» **Task objective**
Would you transcribe the listing that follows, character for character, and omit its images?

» **Data below**
----------

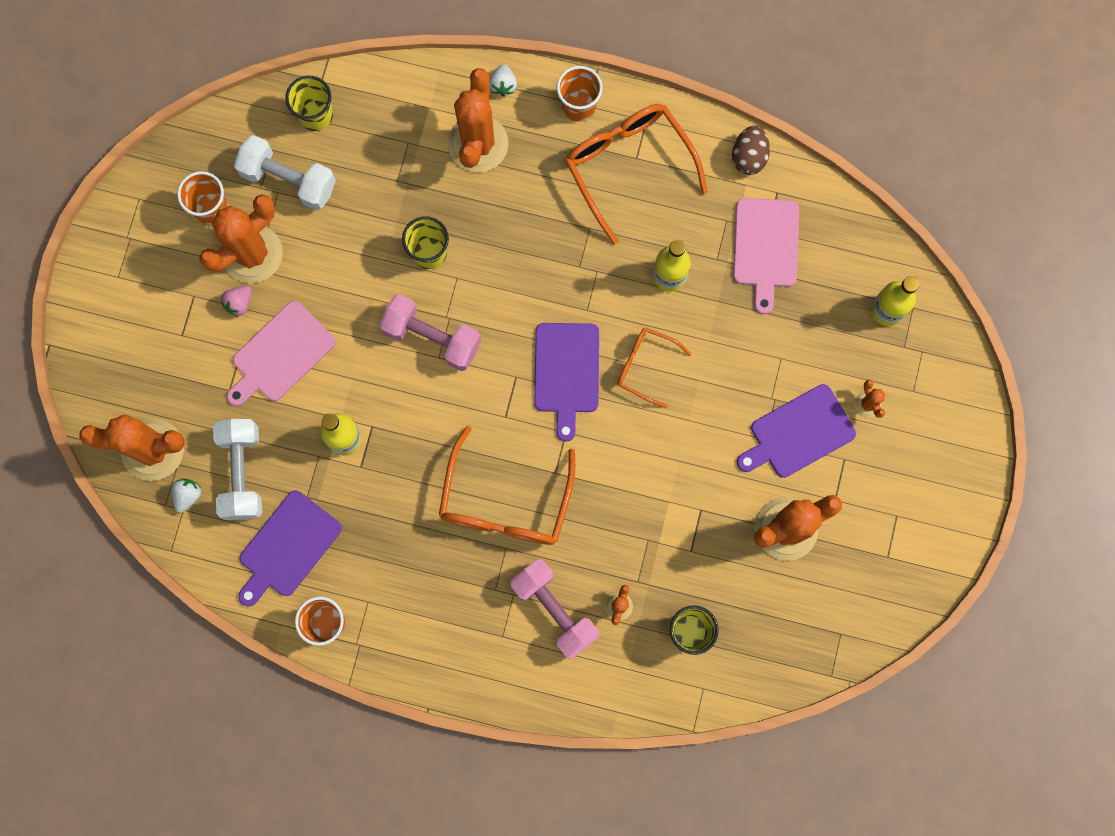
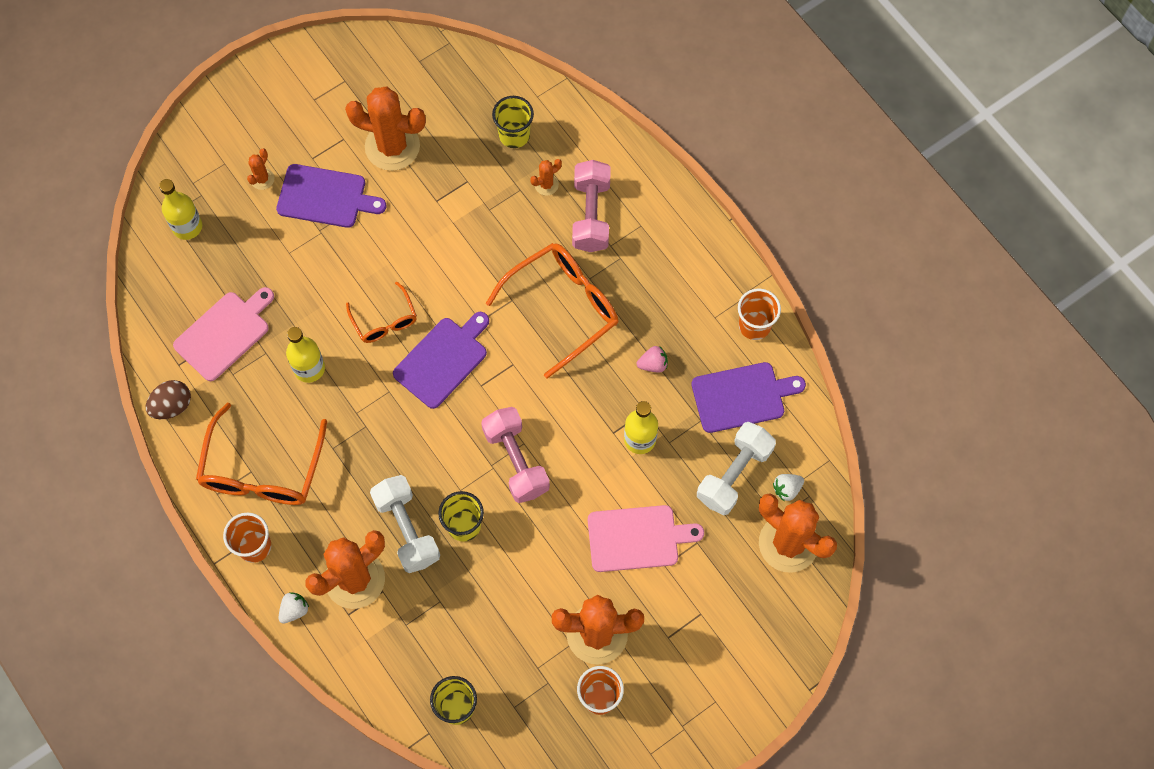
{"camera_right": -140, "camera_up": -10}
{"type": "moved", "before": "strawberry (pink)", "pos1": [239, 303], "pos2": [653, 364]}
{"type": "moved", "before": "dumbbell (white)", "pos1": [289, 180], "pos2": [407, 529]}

----------

» **Response for this exercise**
{"camera_right": -140, "camera_up": -10}
{"type": "moved", "before": "strawberry (pink)", "pos1": [239, 303], "pos2": [653, 364]}
{"type": "moved", "before": "dumbbell (white)", "pos1": [289, 180], "pos2": [407, 529]}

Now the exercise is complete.